Records excerpted from a collection:

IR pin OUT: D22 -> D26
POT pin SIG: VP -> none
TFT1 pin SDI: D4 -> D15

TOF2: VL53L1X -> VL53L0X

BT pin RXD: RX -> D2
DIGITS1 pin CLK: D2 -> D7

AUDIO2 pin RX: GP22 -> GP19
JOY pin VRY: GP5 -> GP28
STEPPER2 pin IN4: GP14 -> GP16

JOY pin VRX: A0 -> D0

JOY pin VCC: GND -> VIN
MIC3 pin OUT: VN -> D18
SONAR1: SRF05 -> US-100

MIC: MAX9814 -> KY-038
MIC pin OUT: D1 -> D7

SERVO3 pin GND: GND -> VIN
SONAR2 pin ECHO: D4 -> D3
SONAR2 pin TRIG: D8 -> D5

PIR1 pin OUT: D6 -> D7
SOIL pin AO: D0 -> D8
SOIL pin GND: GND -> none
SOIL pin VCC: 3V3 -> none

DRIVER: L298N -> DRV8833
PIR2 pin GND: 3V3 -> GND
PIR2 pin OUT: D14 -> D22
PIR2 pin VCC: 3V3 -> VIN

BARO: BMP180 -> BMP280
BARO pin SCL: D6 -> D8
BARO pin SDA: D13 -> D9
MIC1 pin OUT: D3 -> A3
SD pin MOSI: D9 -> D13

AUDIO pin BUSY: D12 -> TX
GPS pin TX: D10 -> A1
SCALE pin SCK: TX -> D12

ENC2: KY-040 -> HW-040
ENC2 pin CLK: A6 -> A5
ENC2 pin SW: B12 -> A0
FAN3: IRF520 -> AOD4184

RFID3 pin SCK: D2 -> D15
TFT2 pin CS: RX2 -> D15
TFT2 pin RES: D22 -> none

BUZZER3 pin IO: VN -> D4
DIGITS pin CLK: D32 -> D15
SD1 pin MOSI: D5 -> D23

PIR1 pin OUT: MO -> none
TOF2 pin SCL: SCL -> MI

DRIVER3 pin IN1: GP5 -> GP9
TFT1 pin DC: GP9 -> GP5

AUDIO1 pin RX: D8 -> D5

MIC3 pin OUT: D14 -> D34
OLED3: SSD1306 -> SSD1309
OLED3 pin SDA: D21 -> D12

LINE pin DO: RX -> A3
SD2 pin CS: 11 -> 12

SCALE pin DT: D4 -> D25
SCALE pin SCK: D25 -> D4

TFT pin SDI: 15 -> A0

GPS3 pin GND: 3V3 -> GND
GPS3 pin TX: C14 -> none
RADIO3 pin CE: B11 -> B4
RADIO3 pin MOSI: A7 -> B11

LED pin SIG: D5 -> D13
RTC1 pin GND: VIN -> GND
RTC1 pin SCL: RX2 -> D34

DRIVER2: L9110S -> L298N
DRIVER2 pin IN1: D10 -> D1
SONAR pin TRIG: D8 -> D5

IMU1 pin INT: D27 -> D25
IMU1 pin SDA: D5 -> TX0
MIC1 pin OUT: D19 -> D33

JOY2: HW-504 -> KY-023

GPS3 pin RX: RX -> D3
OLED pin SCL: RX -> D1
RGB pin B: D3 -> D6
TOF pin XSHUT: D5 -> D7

* **DESCRIPTION OF THE TASK**
Look above and return each line of the records exactly, from the very first through the line with "JOY pin VRX: A0 -> D0", both included.

* **RESPONSE**
IR pin OUT: D22 -> D26
POT pin SIG: VP -> none
TFT1 pin SDI: D4 -> D15

TOF2: VL53L1X -> VL53L0X

BT pin RXD: RX -> D2
DIGITS1 pin CLK: D2 -> D7

AUDIO2 pin RX: GP22 -> GP19
JOY pin VRY: GP5 -> GP28
STEPPER2 pin IN4: GP14 -> GP16

JOY pin VRX: A0 -> D0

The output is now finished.